WORK TO DO — Please change "counterclockwise" to "anticlockwise" in the records from the line with "cyan line at (230, 110): moved 6 px left" up to and including the line with "green circle at (139, 267): moved 9 px up", and give back only those lines with nothing else altered. Leave the pictures out of your answer.

INPUT FOR THIS TASK —
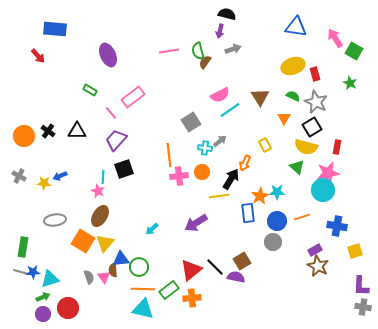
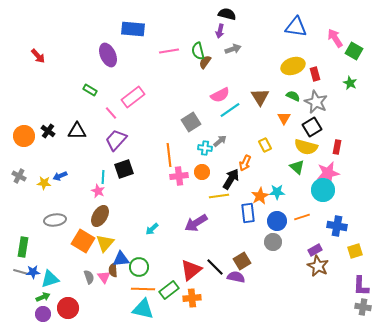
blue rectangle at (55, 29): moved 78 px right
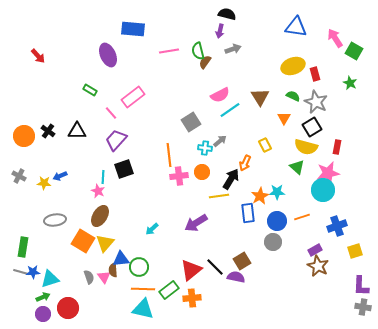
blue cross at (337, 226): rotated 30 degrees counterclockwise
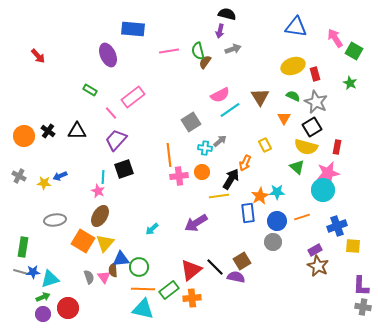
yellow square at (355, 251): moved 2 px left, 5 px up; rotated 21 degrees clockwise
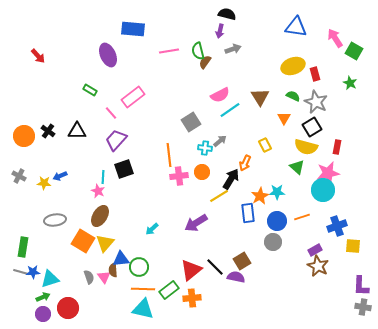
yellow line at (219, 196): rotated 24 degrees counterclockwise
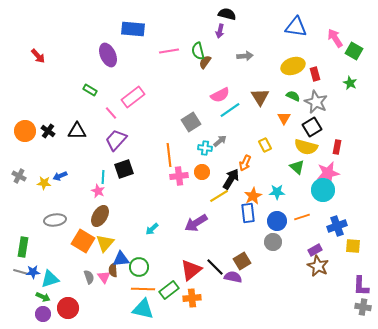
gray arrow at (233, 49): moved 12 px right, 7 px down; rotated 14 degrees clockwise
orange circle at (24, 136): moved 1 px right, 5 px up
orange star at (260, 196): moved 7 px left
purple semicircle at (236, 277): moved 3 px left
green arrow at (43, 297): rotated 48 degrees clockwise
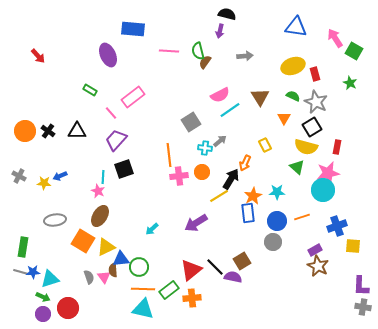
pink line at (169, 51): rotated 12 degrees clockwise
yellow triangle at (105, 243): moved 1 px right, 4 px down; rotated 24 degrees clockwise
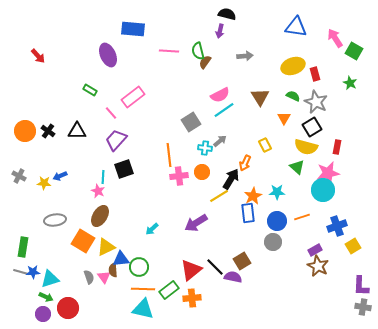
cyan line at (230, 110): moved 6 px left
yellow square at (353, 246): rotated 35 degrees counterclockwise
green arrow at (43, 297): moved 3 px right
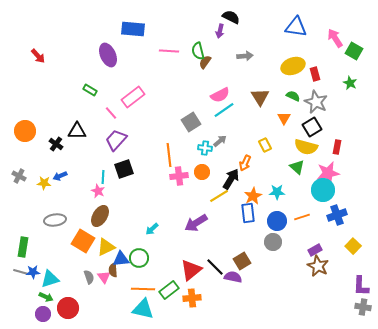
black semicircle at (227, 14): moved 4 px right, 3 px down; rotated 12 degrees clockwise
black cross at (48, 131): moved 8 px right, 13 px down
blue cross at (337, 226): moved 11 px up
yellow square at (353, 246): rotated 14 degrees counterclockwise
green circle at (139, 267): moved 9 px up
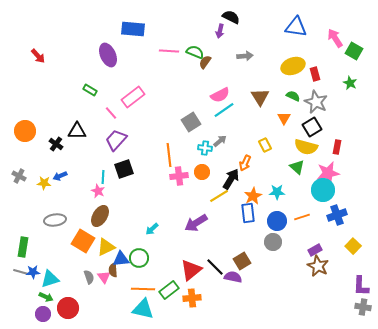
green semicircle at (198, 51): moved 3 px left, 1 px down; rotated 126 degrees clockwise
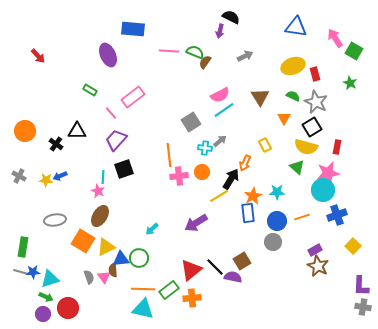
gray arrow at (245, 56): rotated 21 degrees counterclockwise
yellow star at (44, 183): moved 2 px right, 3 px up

...

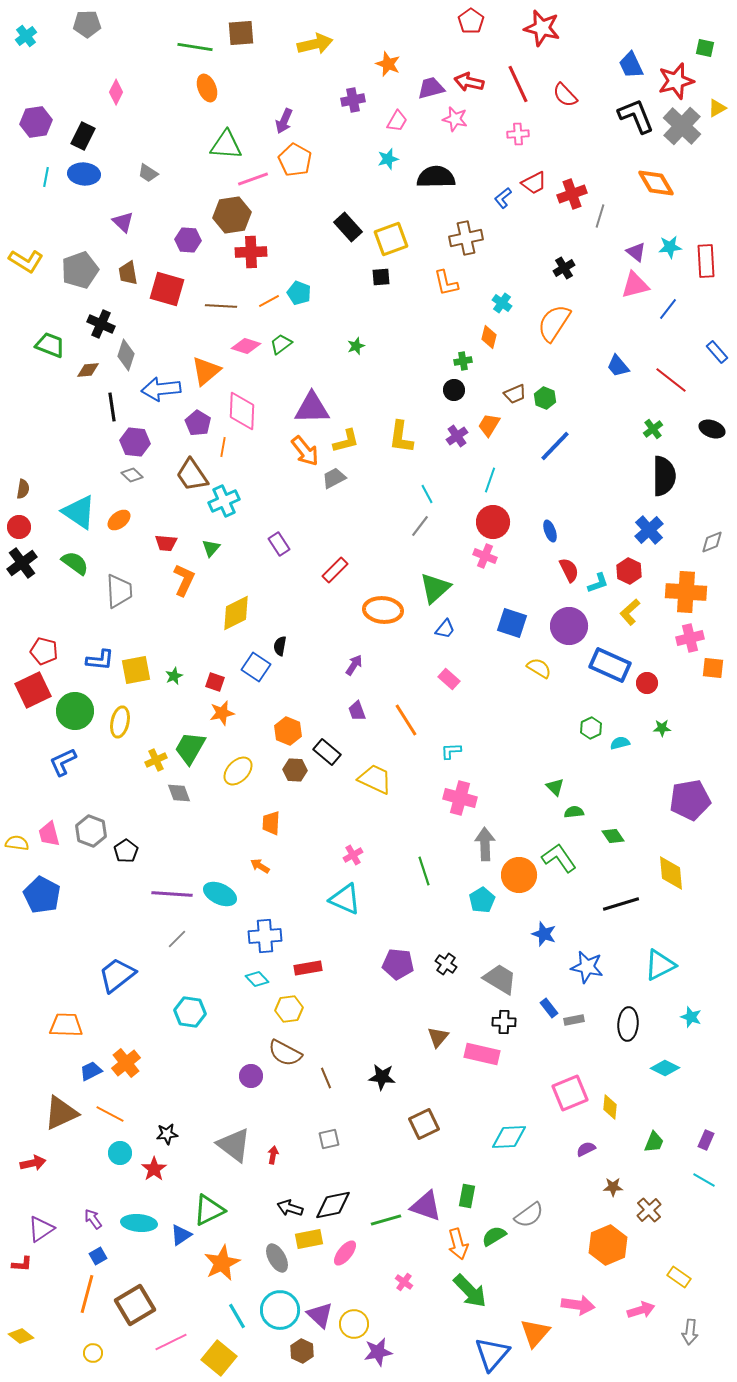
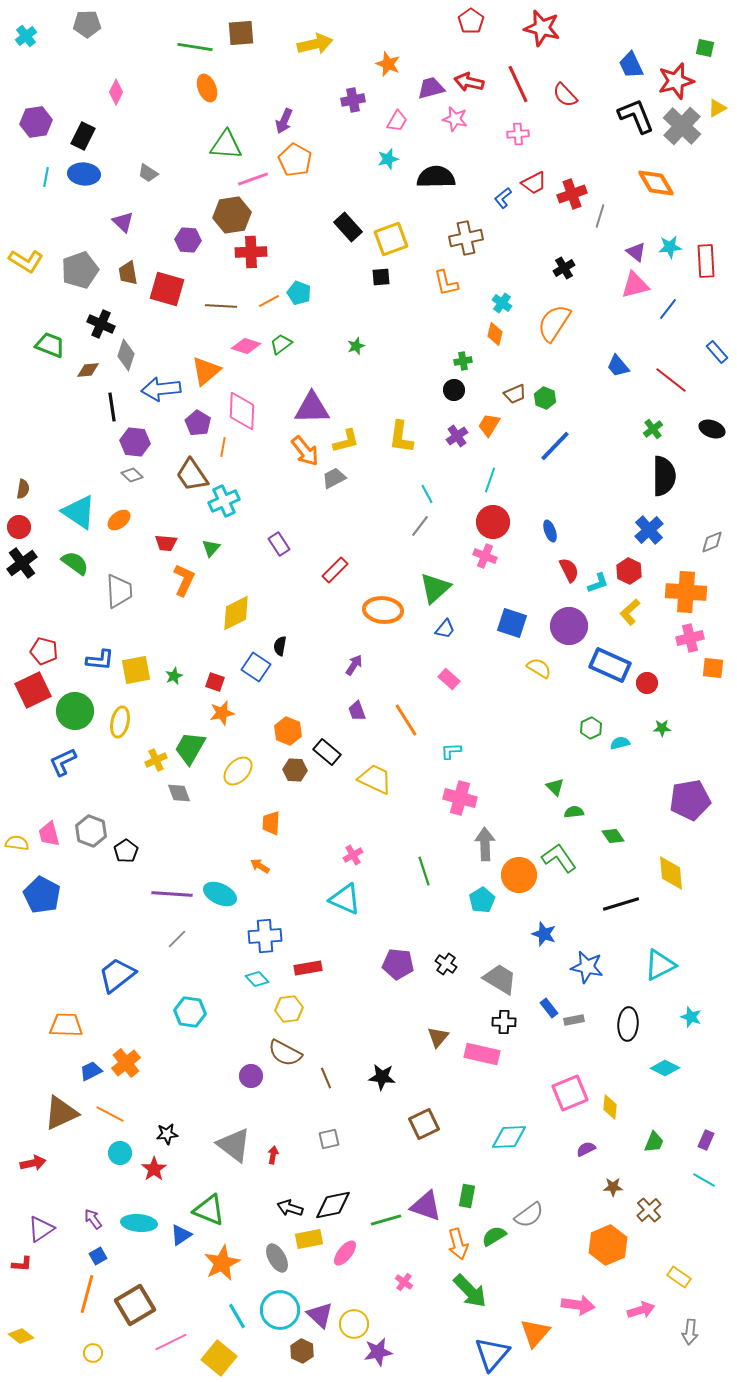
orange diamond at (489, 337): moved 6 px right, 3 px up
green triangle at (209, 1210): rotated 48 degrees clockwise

OUTPUT OF THE EXERCISE —
cyan line at (230, 110): moved 6 px left
yellow square at (353, 246): rotated 35 degrees anticlockwise
green arrow at (43, 297): moved 3 px right
black semicircle at (227, 14): moved 4 px right, 3 px down; rotated 12 degrees clockwise
black cross at (48, 131): moved 8 px right, 13 px down
blue cross at (337, 226): moved 11 px up
yellow square at (353, 246): rotated 14 degrees anticlockwise
green circle at (139, 267): moved 9 px up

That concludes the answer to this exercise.